**TASK INSTRUCTIONS**
Write out, without any change, the lines in the material below that run from the line with "blue arrow: (36, 75) -> (16, 103), moved" through the line with "cyan rectangle: (76, 117) -> (61, 93), moved", both included.

**SOURCE DATA**
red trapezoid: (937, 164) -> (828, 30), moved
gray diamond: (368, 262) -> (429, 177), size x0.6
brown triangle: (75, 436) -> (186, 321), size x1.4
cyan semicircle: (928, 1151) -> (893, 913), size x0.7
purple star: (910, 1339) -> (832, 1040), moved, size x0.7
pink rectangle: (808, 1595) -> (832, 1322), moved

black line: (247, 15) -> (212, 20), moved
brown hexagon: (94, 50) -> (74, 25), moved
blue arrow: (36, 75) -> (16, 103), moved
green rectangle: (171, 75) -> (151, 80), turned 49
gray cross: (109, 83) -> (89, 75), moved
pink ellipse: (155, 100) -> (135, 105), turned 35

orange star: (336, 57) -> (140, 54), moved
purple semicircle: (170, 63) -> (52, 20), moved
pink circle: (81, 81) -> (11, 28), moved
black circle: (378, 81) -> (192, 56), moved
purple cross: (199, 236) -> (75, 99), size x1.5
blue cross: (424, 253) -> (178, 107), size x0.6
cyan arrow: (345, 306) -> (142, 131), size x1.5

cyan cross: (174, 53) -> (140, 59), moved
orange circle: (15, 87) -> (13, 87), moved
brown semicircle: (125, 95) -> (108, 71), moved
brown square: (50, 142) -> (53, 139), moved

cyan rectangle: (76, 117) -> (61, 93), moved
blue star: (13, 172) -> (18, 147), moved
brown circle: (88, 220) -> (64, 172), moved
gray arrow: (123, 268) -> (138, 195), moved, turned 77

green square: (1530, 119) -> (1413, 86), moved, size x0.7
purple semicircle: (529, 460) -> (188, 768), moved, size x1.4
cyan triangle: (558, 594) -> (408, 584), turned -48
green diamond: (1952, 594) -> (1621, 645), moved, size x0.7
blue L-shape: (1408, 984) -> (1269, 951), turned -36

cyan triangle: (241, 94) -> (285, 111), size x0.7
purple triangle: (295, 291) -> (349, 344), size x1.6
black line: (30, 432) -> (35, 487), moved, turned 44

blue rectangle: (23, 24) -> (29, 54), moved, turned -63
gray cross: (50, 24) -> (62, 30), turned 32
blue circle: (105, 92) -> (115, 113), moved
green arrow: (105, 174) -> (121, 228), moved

**RESPONSE**
blue arrow: (36, 75) -> (16, 103), moved
green rectangle: (171, 75) -> (151, 80), turned 49
gray cross: (109, 83) -> (89, 75), moved
pink ellipse: (155, 100) -> (135, 105), turned 35

orange star: (336, 57) -> (140, 54), moved
purple semicircle: (170, 63) -> (52, 20), moved
pink circle: (81, 81) -> (11, 28), moved
black circle: (378, 81) -> (192, 56), moved
purple cross: (199, 236) -> (75, 99), size x1.5
blue cross: (424, 253) -> (178, 107), size x0.6
cyan arrow: (345, 306) -> (142, 131), size x1.5

cyan cross: (174, 53) -> (140, 59), moved
orange circle: (15, 87) -> (13, 87), moved
brown semicircle: (125, 95) -> (108, 71), moved
brown square: (50, 142) -> (53, 139), moved

cyan rectangle: (76, 117) -> (61, 93), moved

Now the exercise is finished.